◆ WHAT NEEDS TO BE DONE ◆
Whatever lies between the line with "The second view gained the yellow" and the end of the data, both included, must be copied exactly and without pictures.
START INPUT MATERIAL
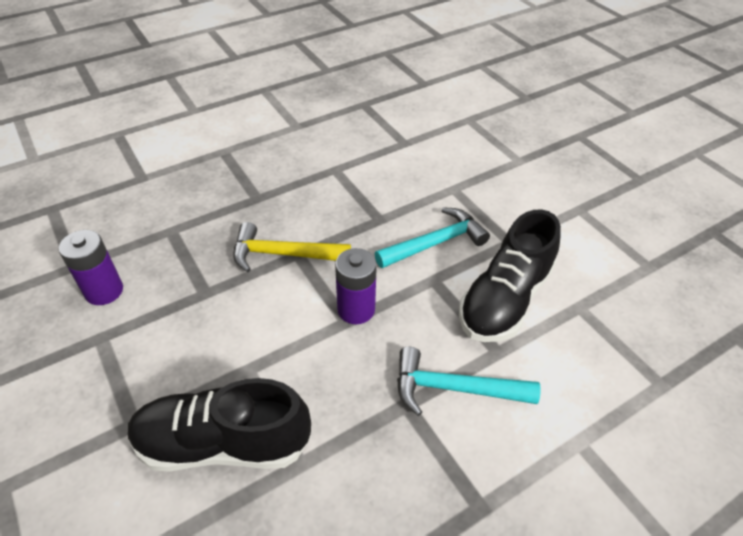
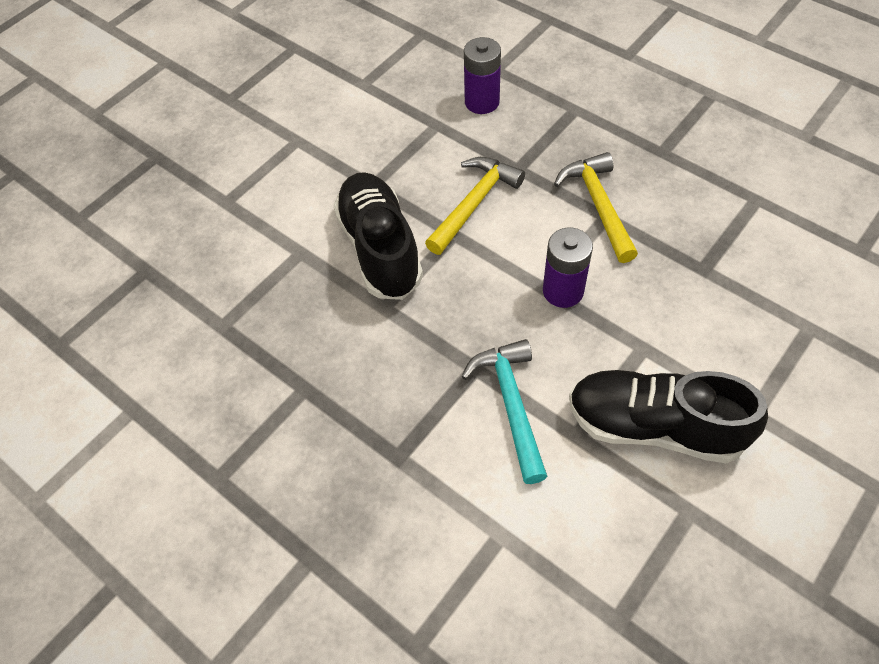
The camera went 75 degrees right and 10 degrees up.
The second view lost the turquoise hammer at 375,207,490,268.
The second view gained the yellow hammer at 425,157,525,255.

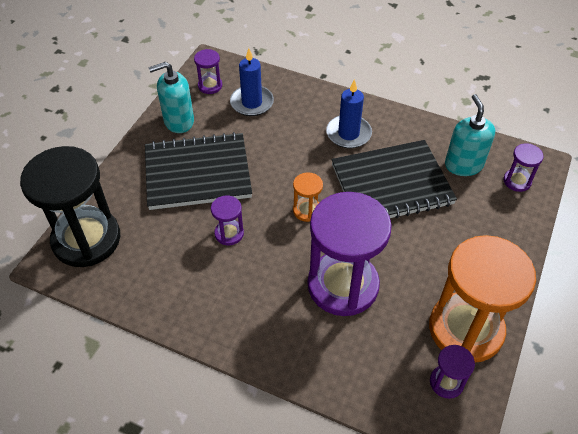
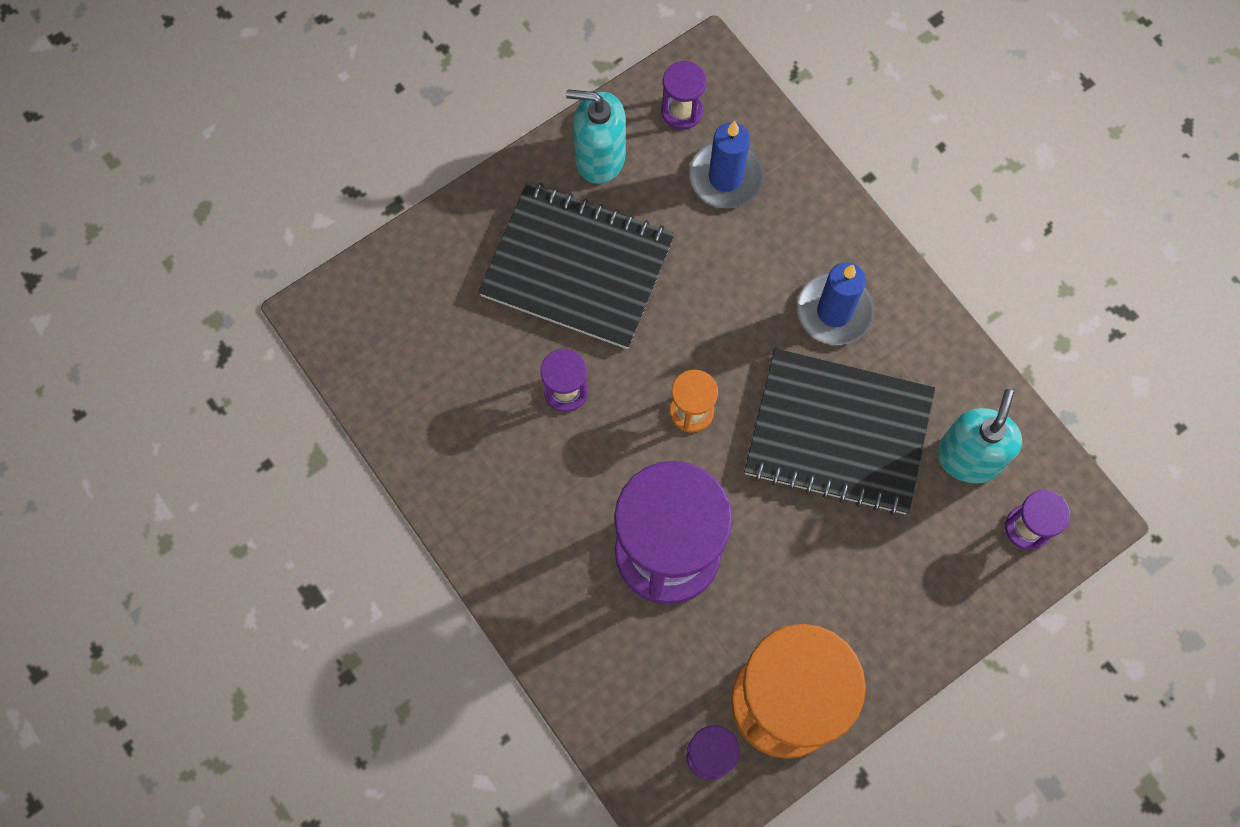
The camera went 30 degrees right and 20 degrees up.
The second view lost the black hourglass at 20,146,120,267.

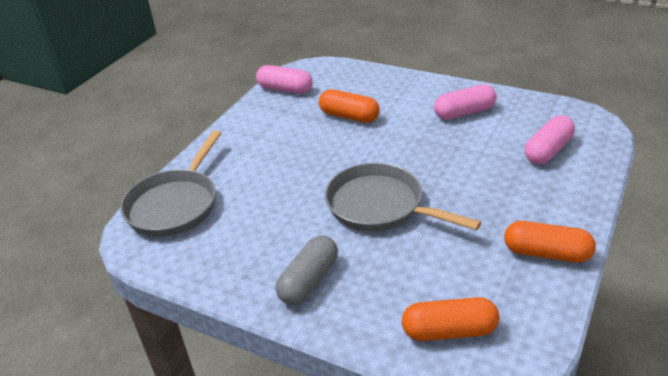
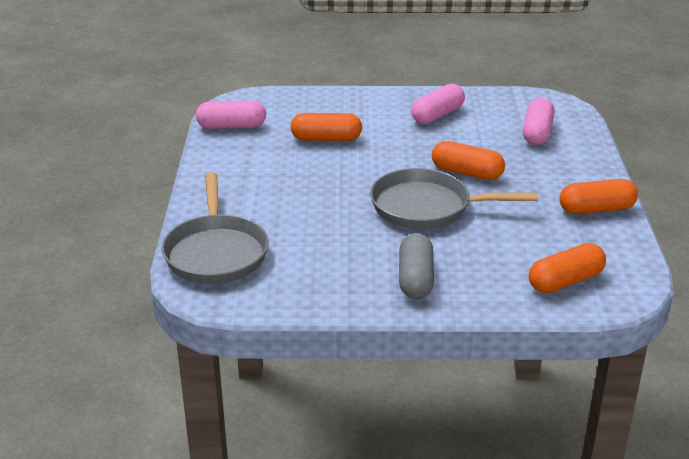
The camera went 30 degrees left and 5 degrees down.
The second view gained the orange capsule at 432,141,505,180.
END INPUT MATERIAL
◆ ANSWER TO THIS TASK ◆
The second view gained the yellow hammer at 425,157,525,255.

The camera went 30 degrees right and 20 degrees up.
The second view lost the black hourglass at 20,146,120,267.

The camera went 30 degrees left and 5 degrees down.
The second view gained the orange capsule at 432,141,505,180.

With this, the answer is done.